Look through the records below for the line with "pink ellipse: moved 4 px right". Return that line and each one after it up to and including the line with "black ellipse: rotated 37 degrees clockwise", exactly.
Data supplied: Begin
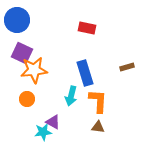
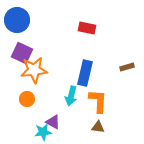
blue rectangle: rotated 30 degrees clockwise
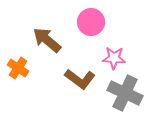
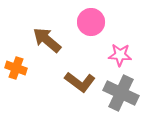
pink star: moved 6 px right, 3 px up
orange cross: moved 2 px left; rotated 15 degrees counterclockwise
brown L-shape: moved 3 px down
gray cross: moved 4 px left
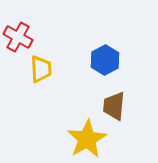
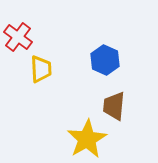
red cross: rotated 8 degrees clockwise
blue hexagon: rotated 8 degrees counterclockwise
Data supplied: End
Data supplied: Begin
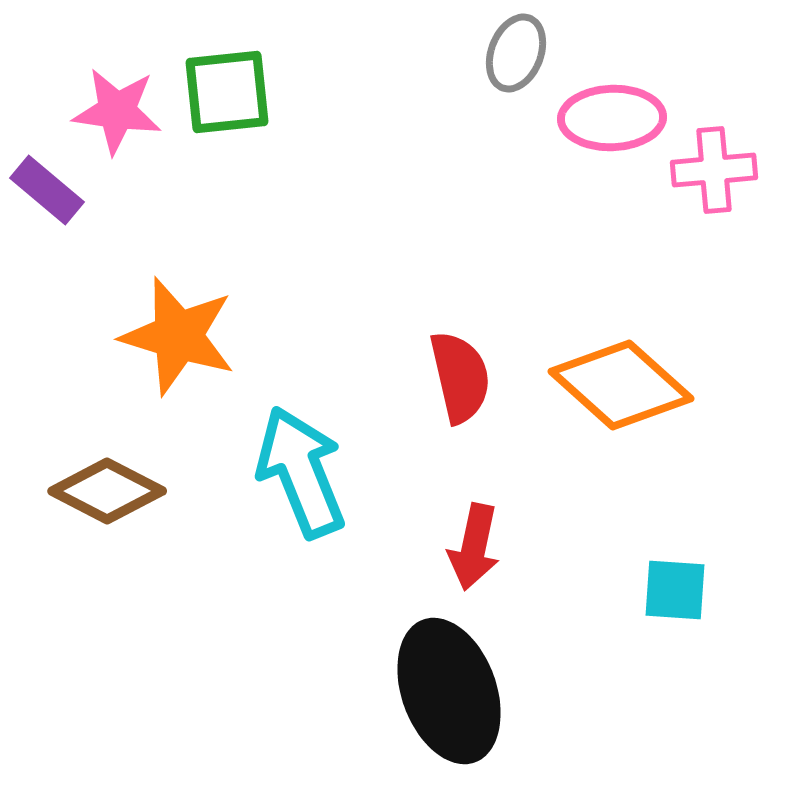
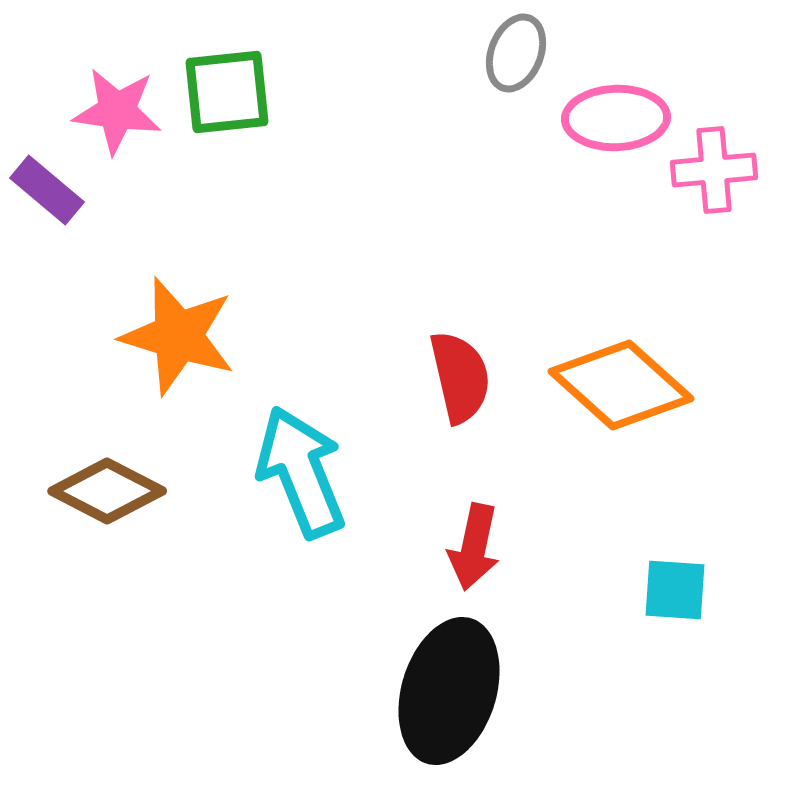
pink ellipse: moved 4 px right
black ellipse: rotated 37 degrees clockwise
Data supplied: End
Data supplied: Begin
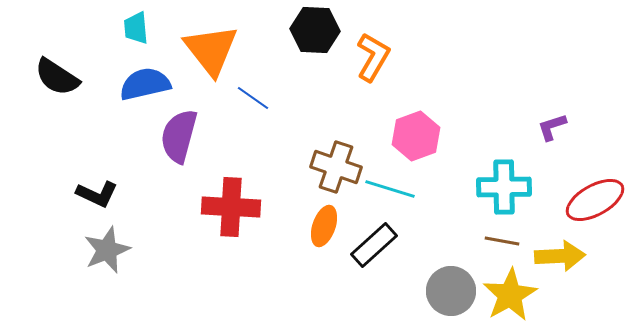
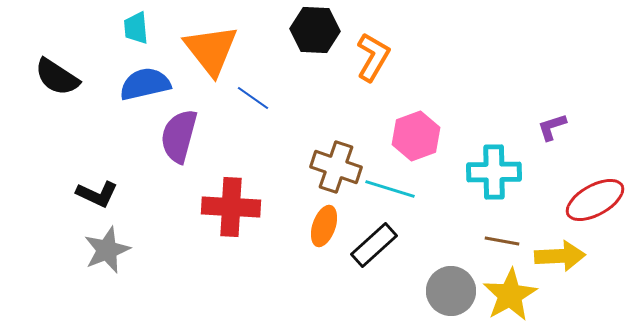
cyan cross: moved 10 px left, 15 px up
Data supplied: End
Response to this exercise.
pink ellipse: moved 4 px right
black ellipse: rotated 37 degrees clockwise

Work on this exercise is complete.